Object state comparisons
◆ ◆ ◆

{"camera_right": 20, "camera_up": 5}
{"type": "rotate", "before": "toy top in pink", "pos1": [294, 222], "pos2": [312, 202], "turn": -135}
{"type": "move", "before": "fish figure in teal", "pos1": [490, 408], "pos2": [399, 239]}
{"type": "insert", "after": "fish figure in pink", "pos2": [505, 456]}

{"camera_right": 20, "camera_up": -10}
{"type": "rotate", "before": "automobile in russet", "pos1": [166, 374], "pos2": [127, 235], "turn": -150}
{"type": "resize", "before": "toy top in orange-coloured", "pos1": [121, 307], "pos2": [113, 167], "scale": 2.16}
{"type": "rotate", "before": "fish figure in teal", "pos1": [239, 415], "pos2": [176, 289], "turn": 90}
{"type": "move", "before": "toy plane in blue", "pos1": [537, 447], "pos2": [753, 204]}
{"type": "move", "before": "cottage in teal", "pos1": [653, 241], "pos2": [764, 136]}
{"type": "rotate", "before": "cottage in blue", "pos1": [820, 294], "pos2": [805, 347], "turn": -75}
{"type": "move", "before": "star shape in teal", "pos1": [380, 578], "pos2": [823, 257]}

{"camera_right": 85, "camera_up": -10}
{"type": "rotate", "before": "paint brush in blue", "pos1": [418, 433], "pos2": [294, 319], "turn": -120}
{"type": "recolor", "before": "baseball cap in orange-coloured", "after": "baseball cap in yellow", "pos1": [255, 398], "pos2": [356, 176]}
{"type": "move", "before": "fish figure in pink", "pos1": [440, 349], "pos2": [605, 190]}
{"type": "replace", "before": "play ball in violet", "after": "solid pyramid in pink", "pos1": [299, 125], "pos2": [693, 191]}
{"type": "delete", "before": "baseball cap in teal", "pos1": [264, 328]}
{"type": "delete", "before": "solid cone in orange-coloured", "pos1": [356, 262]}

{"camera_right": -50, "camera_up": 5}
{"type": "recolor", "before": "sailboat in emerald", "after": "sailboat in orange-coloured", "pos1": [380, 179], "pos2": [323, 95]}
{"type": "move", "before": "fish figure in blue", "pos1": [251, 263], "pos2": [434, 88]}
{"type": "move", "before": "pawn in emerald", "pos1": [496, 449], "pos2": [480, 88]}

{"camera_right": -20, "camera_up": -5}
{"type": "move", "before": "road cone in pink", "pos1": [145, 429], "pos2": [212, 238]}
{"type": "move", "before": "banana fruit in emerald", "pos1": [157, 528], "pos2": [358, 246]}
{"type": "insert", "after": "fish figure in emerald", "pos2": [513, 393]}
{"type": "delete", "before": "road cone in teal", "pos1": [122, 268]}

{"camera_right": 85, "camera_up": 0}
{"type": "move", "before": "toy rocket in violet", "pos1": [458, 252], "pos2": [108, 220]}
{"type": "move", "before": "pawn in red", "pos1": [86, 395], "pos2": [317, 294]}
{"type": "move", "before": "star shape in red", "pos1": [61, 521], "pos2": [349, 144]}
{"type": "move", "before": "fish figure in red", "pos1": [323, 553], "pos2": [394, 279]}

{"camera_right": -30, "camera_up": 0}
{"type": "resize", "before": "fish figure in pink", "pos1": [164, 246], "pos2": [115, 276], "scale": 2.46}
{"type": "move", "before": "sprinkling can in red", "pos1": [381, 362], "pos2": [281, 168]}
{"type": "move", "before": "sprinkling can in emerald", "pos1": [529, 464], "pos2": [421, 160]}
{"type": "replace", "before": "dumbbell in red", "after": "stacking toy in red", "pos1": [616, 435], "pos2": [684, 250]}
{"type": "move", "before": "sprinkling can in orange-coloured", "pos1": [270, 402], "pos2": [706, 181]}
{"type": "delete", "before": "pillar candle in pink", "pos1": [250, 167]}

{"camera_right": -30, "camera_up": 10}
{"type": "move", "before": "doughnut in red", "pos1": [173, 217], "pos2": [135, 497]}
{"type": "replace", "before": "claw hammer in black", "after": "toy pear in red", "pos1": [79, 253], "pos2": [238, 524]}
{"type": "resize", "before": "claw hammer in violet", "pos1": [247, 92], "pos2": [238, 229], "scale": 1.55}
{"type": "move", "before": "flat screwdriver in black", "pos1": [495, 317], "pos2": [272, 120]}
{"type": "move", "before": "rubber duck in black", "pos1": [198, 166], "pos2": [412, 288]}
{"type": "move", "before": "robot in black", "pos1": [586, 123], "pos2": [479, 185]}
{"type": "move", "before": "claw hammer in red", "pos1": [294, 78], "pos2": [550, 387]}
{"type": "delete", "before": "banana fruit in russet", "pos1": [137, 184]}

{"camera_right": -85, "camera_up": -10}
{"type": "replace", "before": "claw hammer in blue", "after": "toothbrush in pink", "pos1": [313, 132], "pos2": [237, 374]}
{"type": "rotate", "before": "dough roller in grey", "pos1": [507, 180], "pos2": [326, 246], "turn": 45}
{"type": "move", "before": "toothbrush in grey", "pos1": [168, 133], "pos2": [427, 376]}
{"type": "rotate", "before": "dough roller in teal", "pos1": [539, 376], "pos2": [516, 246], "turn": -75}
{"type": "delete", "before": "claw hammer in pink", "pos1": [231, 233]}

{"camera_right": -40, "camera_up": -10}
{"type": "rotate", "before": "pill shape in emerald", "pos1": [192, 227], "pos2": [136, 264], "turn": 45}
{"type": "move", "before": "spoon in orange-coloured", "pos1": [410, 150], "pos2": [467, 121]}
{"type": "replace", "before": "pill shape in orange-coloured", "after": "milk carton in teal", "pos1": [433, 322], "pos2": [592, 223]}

◆ ◆ ◆

## Task instructions
The answer should be an exact copy of the data.

## Expected answer
{"camera_right": 20, "camera_up": 5}
{"type": "rotate", "before": "toy top in pink", "pos1": [294, 222], "pos2": [312, 202], "turn": -135}
{"type": "move", "before": "fish figure in teal", "pos1": [490, 408], "pos2": [399, 239]}
{"type": "insert", "after": "fish figure in pink", "pos2": [505, 456]}

{"camera_right": 20, "camera_up": -10}
{"type": "rotate", "before": "automobile in russet", "pos1": [166, 374], "pos2": [127, 235], "turn": -150}
{"type": "resize", "before": "toy top in orange-coloured", "pos1": [121, 307], "pos2": [113, 167], "scale": 2.16}
{"type": "rotate", "before": "fish figure in teal", "pos1": [239, 415], "pos2": [176, 289], "turn": 90}
{"type": "move", "before": "toy plane in blue", "pos1": [537, 447], "pos2": [753, 204]}
{"type": "move", "before": "cottage in teal", "pos1": [653, 241], "pos2": [764, 136]}
{"type": "rotate", "before": "cottage in blue", "pos1": [820, 294], "pos2": [805, 347], "turn": -75}
{"type": "move", "before": "star shape in teal", "pos1": [380, 578], "pos2": [823, 257]}

{"camera_right": 85, "camera_up": -10}
{"type": "rotate", "before": "paint brush in blue", "pos1": [418, 433], "pos2": [294, 319], "turn": -120}
{"type": "recolor", "before": "baseball cap in orange-coloured", "after": "baseball cap in yellow", "pos1": [255, 398], "pos2": [356, 176]}
{"type": "move", "before": "fish figure in pink", "pos1": [440, 349], "pos2": [605, 190]}
{"type": "replace", "before": "play ball in violet", "after": "solid pyramid in pink", "pos1": [299, 125], "pos2": [693, 191]}
{"type": "delete", "before": "baseball cap in teal", "pos1": [264, 328]}
{"type": "delete", "before": "solid cone in orange-coloured", "pos1": [356, 262]}

{"camera_right": -50, "camera_up": 5}
{"type": "recolor", "before": "sailboat in emerald", "after": "sailboat in orange-coloured", "pos1": [380, 179], "pos2": [323, 95]}
{"type": "move", "before": "fish figure in blue", "pos1": [251, 263], "pos2": [434, 88]}
{"type": "move", "before": "pawn in emerald", "pos1": [496, 449], "pos2": [480, 88]}

{"camera_right": -20, "camera_up": -5}
{"type": "move", "before": "road cone in pink", "pos1": [145, 429], "pos2": [212, 238]}
{"type": "move", "before": "banana fruit in emerald", "pos1": [157, 528], "pos2": [358, 246]}
{"type": "insert", "after": "fish figure in emerald", "pos2": [513, 393]}
{"type": "delete", "before": "road cone in teal", "pos1": [122, 268]}

{"camera_right": 85, "camera_up": 0}
{"type": "move", "before": "toy rocket in violet", "pos1": [458, 252], "pos2": [108, 220]}
{"type": "move", "before": "pawn in red", "pos1": [86, 395], "pos2": [317, 294]}
{"type": "move", "before": "star shape in red", "pos1": [61, 521], "pos2": [349, 144]}
{"type": "move", "before": "fish figure in red", "pos1": [323, 553], "pos2": [394, 279]}

{"camera_right": -30, "camera_up": 0}
{"type": "resize", "before": "fish figure in pink", "pos1": [164, 246], "pos2": [115, 276], "scale": 2.46}
{"type": "move", "before": "sprinkling can in red", "pos1": [381, 362], "pos2": [281, 168]}
{"type": "move", "before": "sprinkling can in emerald", "pos1": [529, 464], "pos2": [421, 160]}
{"type": "replace", "before": "dumbbell in red", "after": "stacking toy in red", "pos1": [616, 435], "pos2": [684, 250]}
{"type": "move", "before": "sprinkling can in orange-coloured", "pos1": [270, 402], "pos2": [706, 181]}
{"type": "delete", "before": "pillar candle in pink", "pos1": [250, 167]}

{"camera_right": -30, "camera_up": 10}
{"type": "move", "before": "doughnut in red", "pos1": [173, 217], "pos2": [135, 497]}
{"type": "replace", "before": "claw hammer in black", "after": "toy pear in red", "pos1": [79, 253], "pos2": [238, 524]}
{"type": "resize", "before": "claw hammer in violet", "pos1": [247, 92], "pos2": [238, 229], "scale": 1.55}
{"type": "move", "before": "flat screwdriver in black", "pos1": [495, 317], "pos2": [272, 120]}
{"type": "move", "before": "rubber duck in black", "pos1": [198, 166], "pos2": [412, 288]}
{"type": "move", "before": "robot in black", "pos1": [586, 123], "pos2": [479, 185]}
{"type": "move", "before": "claw hammer in red", "pos1": [294, 78], "pos2": [550, 387]}
{"type": "delete", "before": "banana fruit in russet", "pos1": [137, 184]}

{"camera_right": -85, "camera_up": -10}
{"type": "replace", "before": "claw hammer in blue", "after": "toothbrush in pink", "pos1": [313, 132], "pos2": [237, 374]}
{"type": "rotate", "before": "dough roller in grey", "pos1": [507, 180], "pos2": [326, 246], "turn": 45}
{"type": "move", "before": "toothbrush in grey", "pos1": [168, 133], "pos2": [427, 376]}
{"type": "rotate", "before": "dough roller in teal", "pos1": [539, 376], "pos2": [516, 246], "turn": -75}
{"type": "delete", "before": "claw hammer in pink", "pos1": [231, 233]}

{"camera_right": -40, "camera_up": -10}
{"type": "rotate", "before": "pill shape in emerald", "pos1": [192, 227], "pos2": [136, 264], "turn": 45}
{"type": "move", "before": "spoon in orange-coloured", "pos1": [410, 150], "pos2": [467, 121]}
{"type": "replace", "before": "pill shape in orange-coloured", "after": "milk carton in teal", "pos1": [433, 322], "pos2": [592, 223]}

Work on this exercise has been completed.